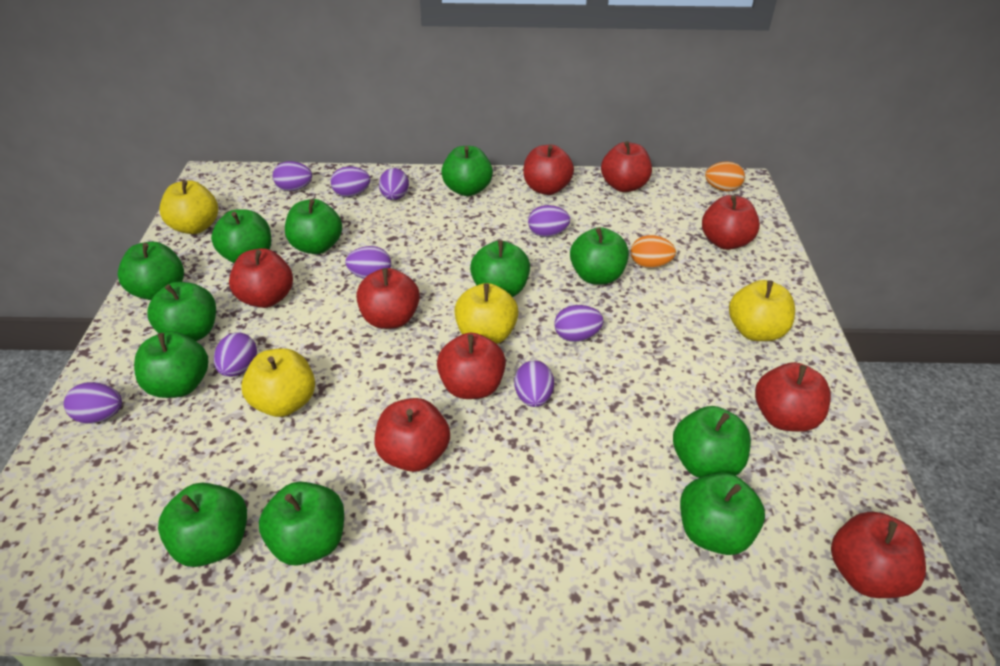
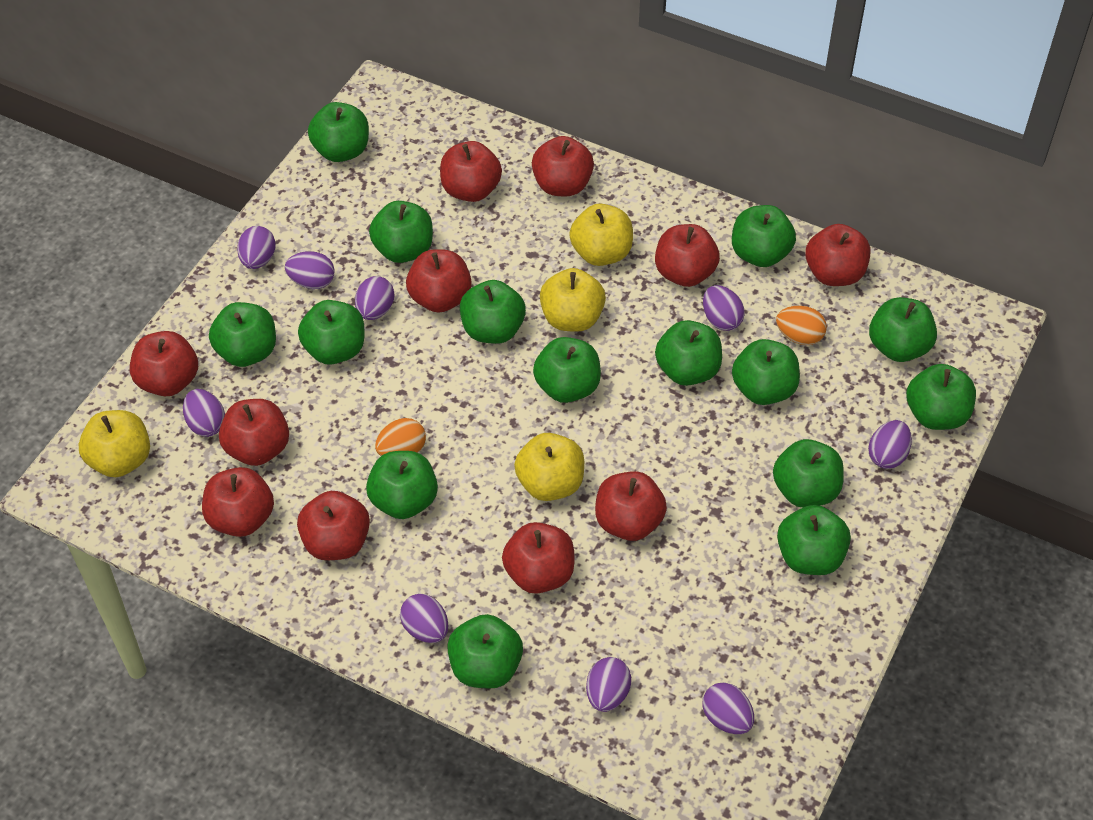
green apple: 12 -> 15
red apple: 9 -> 11

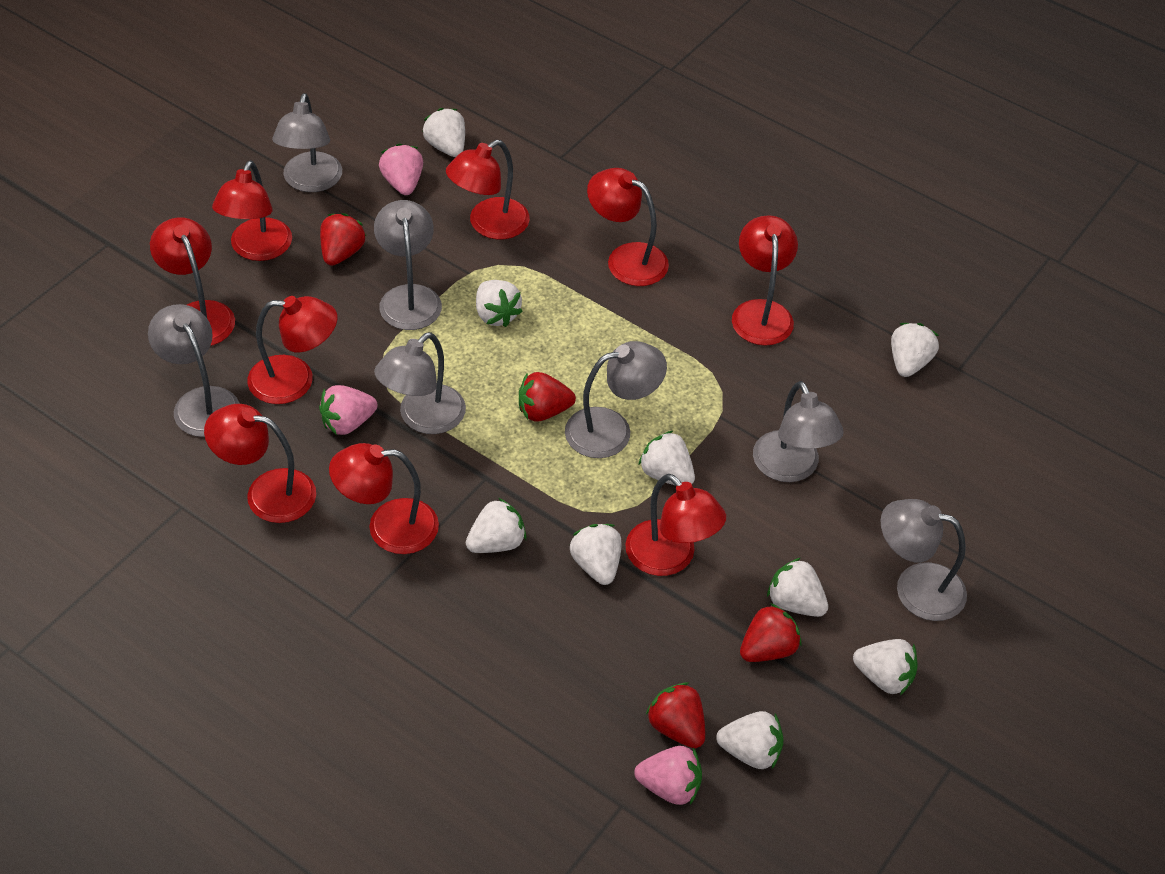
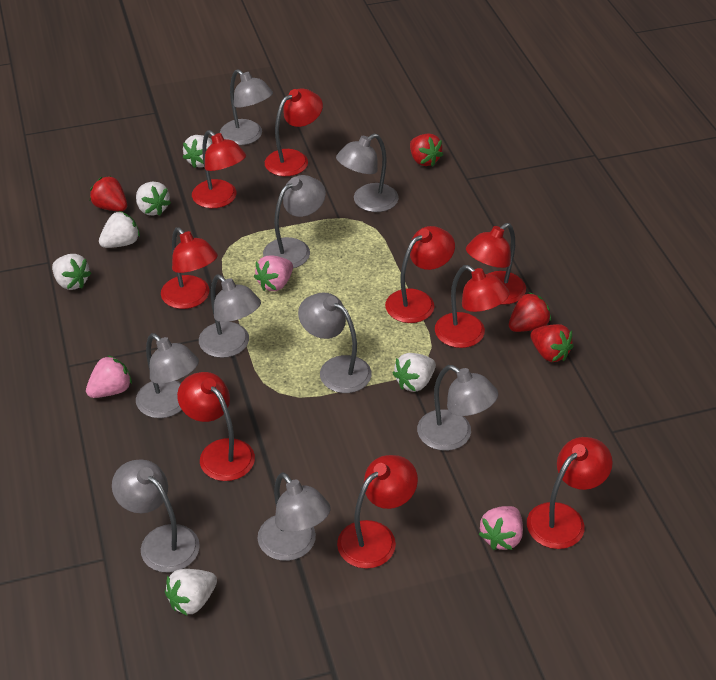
grey lamp: 7 -> 9
white strawberry: 9 -> 6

**PROBLEM TO SOLVE**:
Give the listing again word for word. Skip any pictures.

**EXPECTED OUTPUT**:
green apple: 12 -> 15
red apple: 9 -> 11

grey lamp: 7 -> 9
white strawberry: 9 -> 6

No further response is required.